+++ INPUT FOR THIS TASK

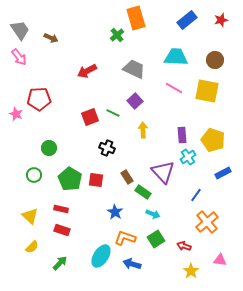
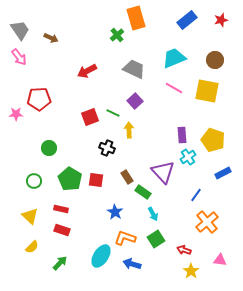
cyan trapezoid at (176, 57): moved 2 px left, 1 px down; rotated 25 degrees counterclockwise
pink star at (16, 114): rotated 24 degrees counterclockwise
yellow arrow at (143, 130): moved 14 px left
green circle at (34, 175): moved 6 px down
cyan arrow at (153, 214): rotated 40 degrees clockwise
red arrow at (184, 246): moved 4 px down
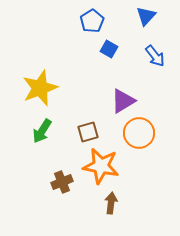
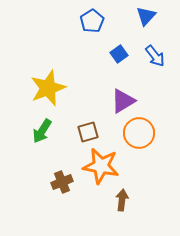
blue square: moved 10 px right, 5 px down; rotated 24 degrees clockwise
yellow star: moved 8 px right
brown arrow: moved 11 px right, 3 px up
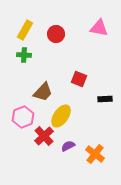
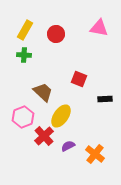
brown trapezoid: rotated 90 degrees counterclockwise
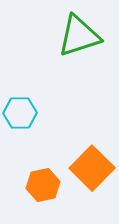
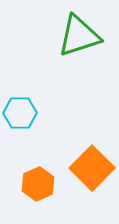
orange hexagon: moved 5 px left, 1 px up; rotated 12 degrees counterclockwise
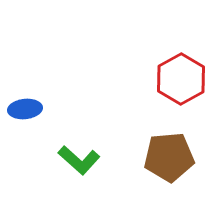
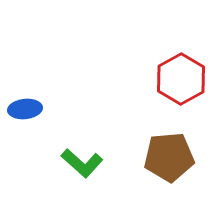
green L-shape: moved 3 px right, 3 px down
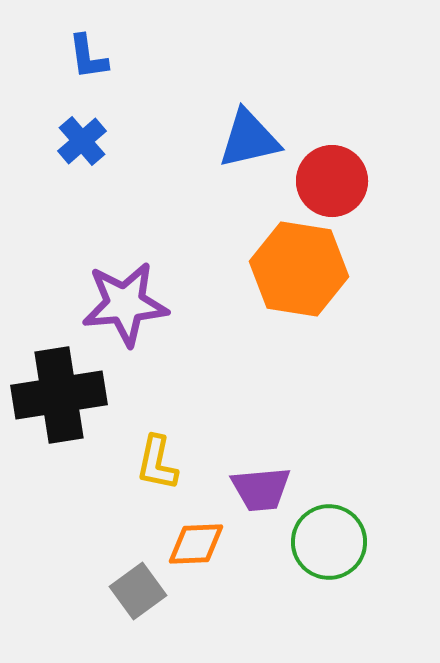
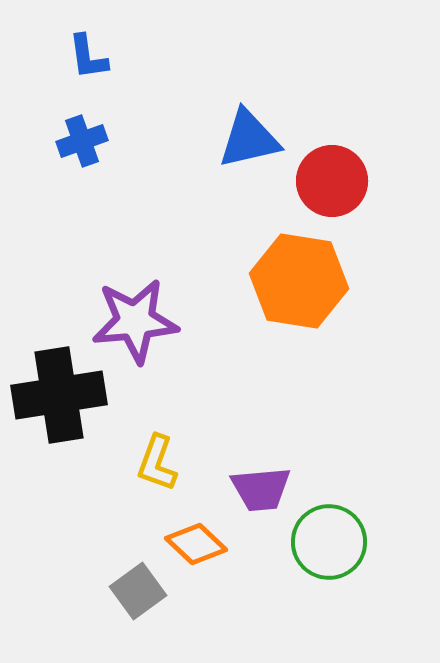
blue cross: rotated 21 degrees clockwise
orange hexagon: moved 12 px down
purple star: moved 10 px right, 17 px down
yellow L-shape: rotated 8 degrees clockwise
orange diamond: rotated 46 degrees clockwise
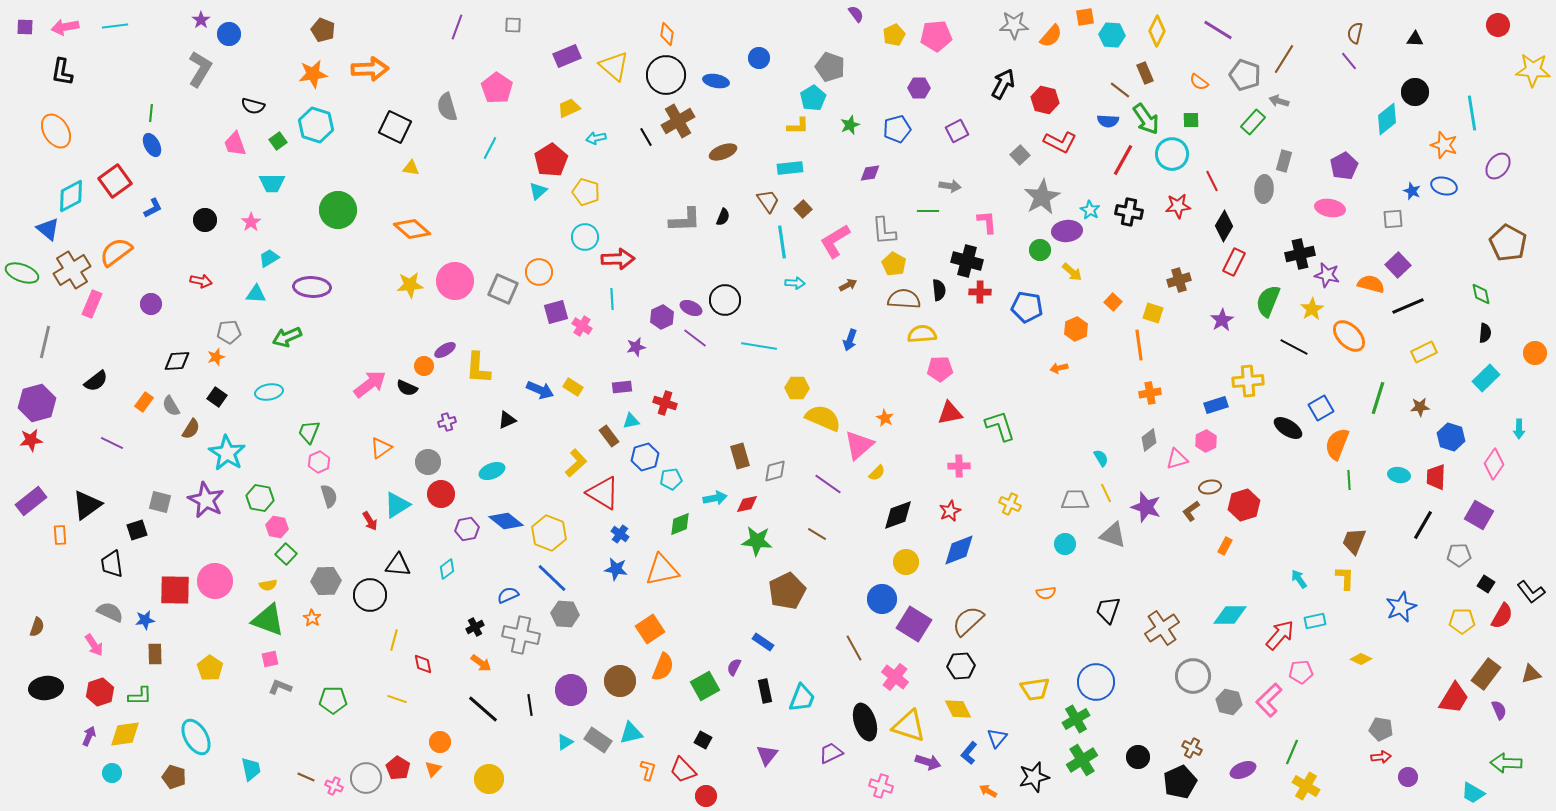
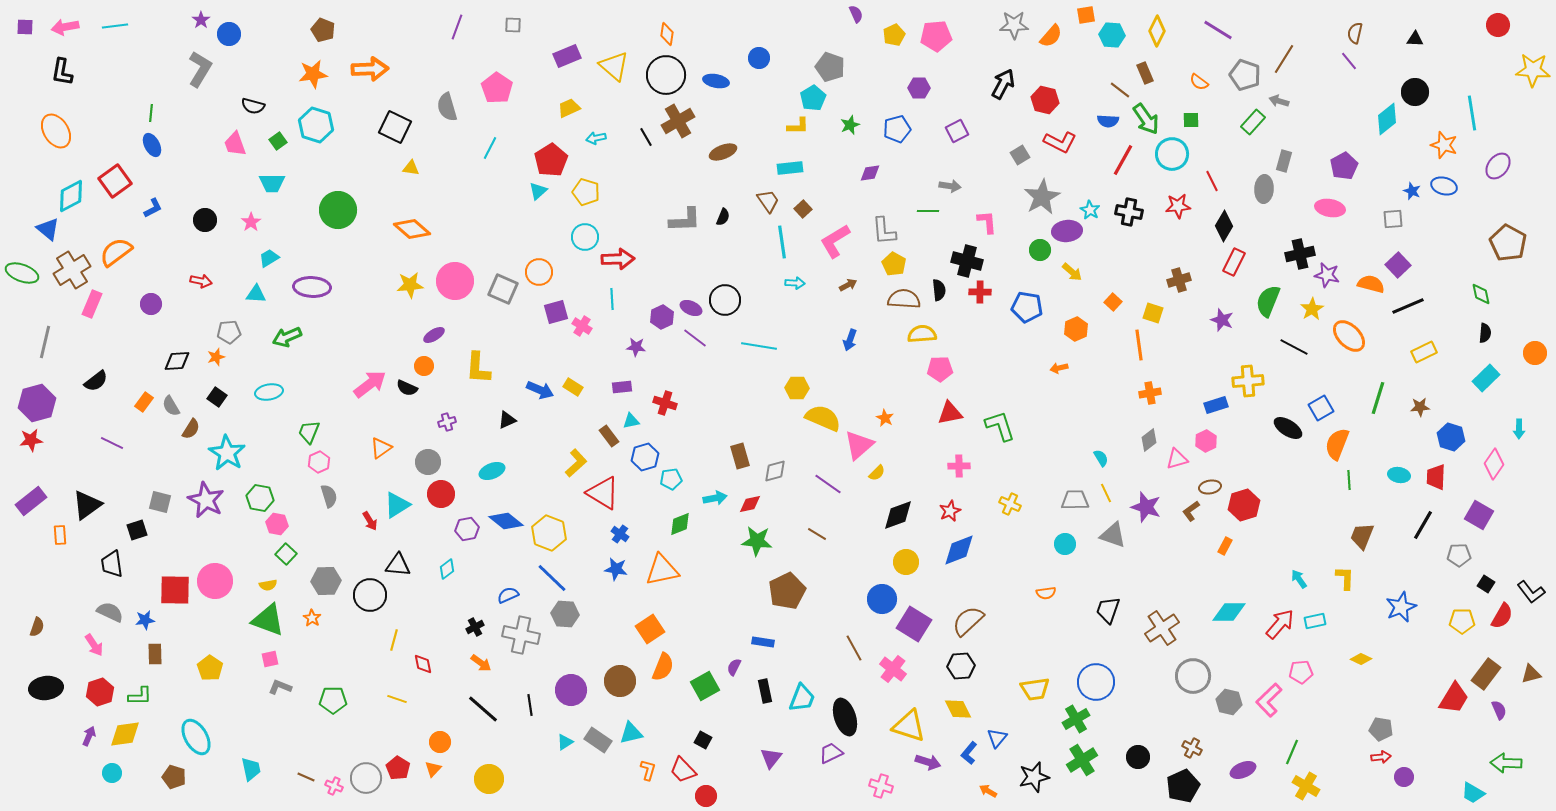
purple semicircle at (856, 14): rotated 12 degrees clockwise
orange square at (1085, 17): moved 1 px right, 2 px up
gray square at (1020, 155): rotated 12 degrees clockwise
purple star at (1222, 320): rotated 20 degrees counterclockwise
purple star at (636, 347): rotated 18 degrees clockwise
purple ellipse at (445, 350): moved 11 px left, 15 px up
red diamond at (747, 504): moved 3 px right
pink hexagon at (277, 527): moved 3 px up
brown trapezoid at (1354, 541): moved 8 px right, 5 px up
cyan diamond at (1230, 615): moved 1 px left, 3 px up
red arrow at (1280, 635): moved 11 px up
blue rectangle at (763, 642): rotated 25 degrees counterclockwise
pink cross at (895, 677): moved 2 px left, 8 px up
black ellipse at (865, 722): moved 20 px left, 5 px up
purple triangle at (767, 755): moved 4 px right, 3 px down
purple circle at (1408, 777): moved 4 px left
black pentagon at (1180, 782): moved 3 px right, 4 px down
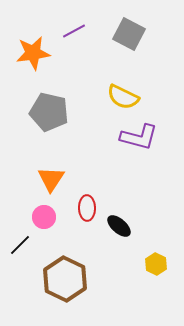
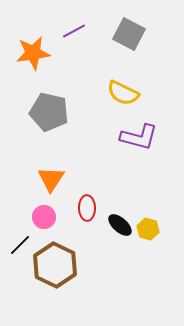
yellow semicircle: moved 4 px up
black ellipse: moved 1 px right, 1 px up
yellow hexagon: moved 8 px left, 35 px up; rotated 10 degrees counterclockwise
brown hexagon: moved 10 px left, 14 px up
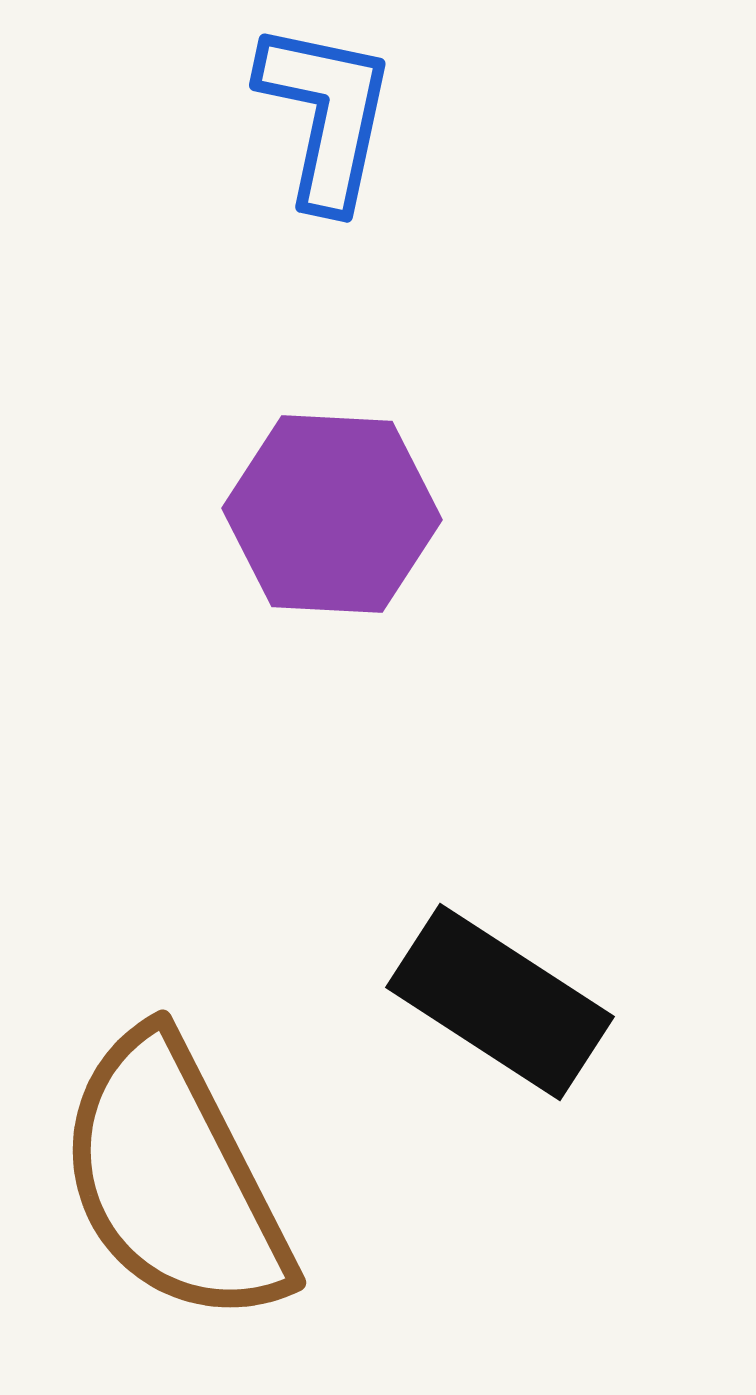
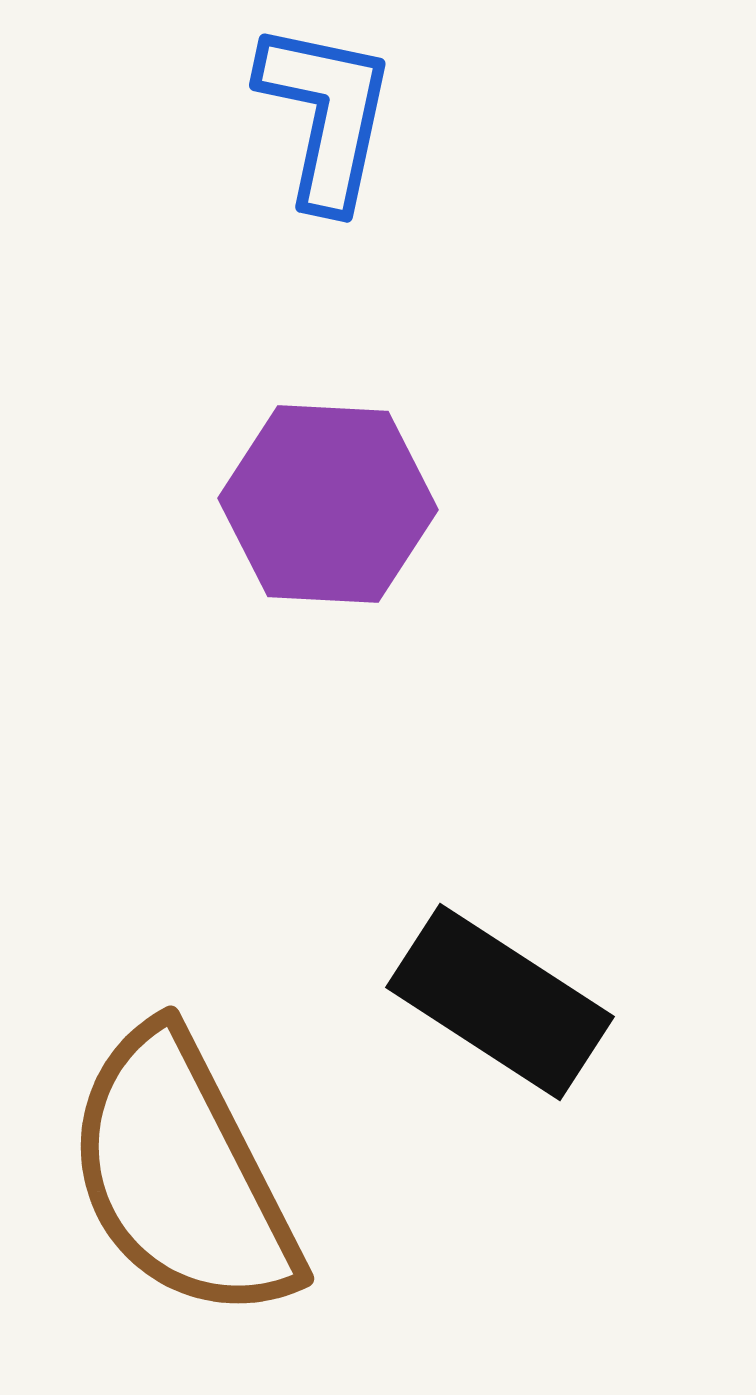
purple hexagon: moved 4 px left, 10 px up
brown semicircle: moved 8 px right, 4 px up
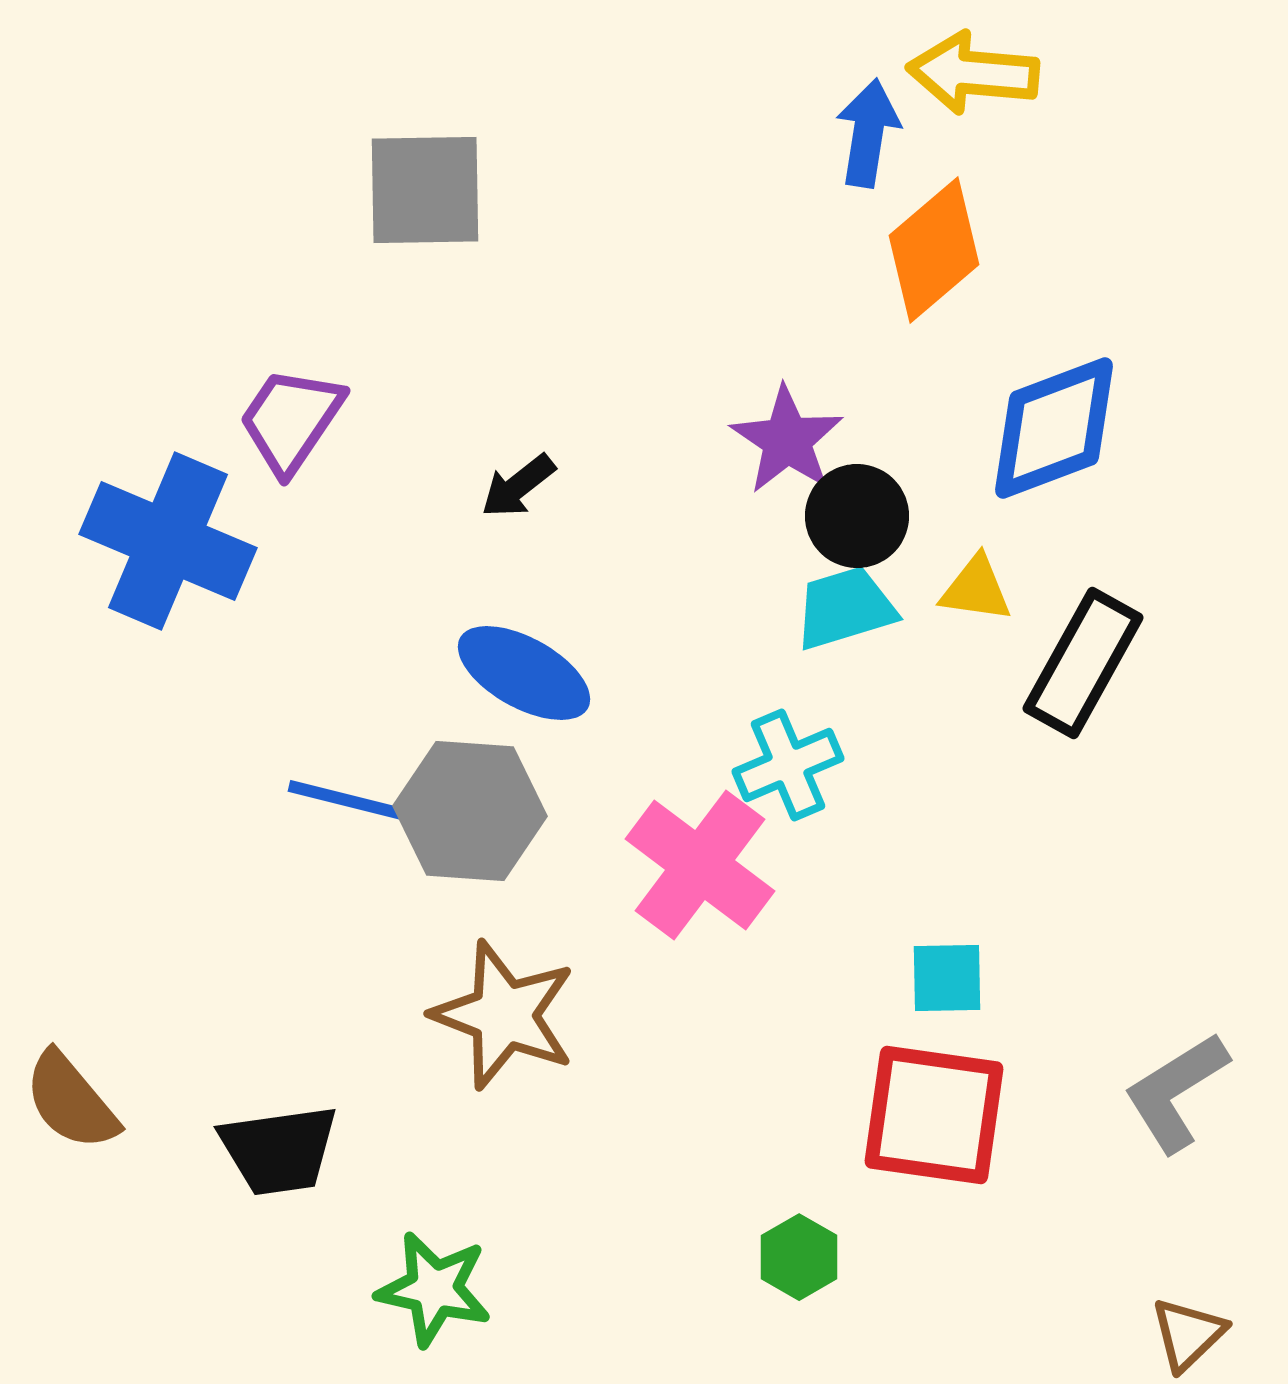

++++++

* _TASK_
Here the job is to output the lines from the top of the listing through the line holding "purple star at (636, 347): rotated", word for word and without pictures.

* _SOLUTION_
cyan trapezoid at (176, 57): moved 2 px left, 1 px down; rotated 25 degrees counterclockwise
pink star at (16, 114): rotated 24 degrees counterclockwise
yellow arrow at (143, 130): moved 14 px left
green circle at (34, 175): moved 6 px down
cyan arrow at (153, 214): rotated 40 degrees clockwise
red arrow at (184, 246): moved 4 px down
blue square: moved 10 px right, 5 px down; rotated 24 degrees clockwise
yellow star: moved 8 px right
brown arrow: moved 11 px right, 3 px up
brown trapezoid: rotated 90 degrees counterclockwise
orange hexagon: moved 5 px left, 1 px up; rotated 12 degrees counterclockwise
green L-shape: moved 3 px right, 3 px down
blue cross: rotated 21 degrees clockwise
orange hexagon: moved 12 px down
purple star: moved 10 px right, 17 px down
yellow L-shape: rotated 8 degrees clockwise
orange diamond: rotated 46 degrees clockwise
purple semicircle at (856, 14): rotated 12 degrees clockwise
orange square at (1085, 17): moved 1 px right, 2 px up
gray square at (1020, 155): rotated 12 degrees clockwise
purple star at (1222, 320): rotated 20 degrees counterclockwise
purple star at (636, 347): rotated 18 degrees clockwise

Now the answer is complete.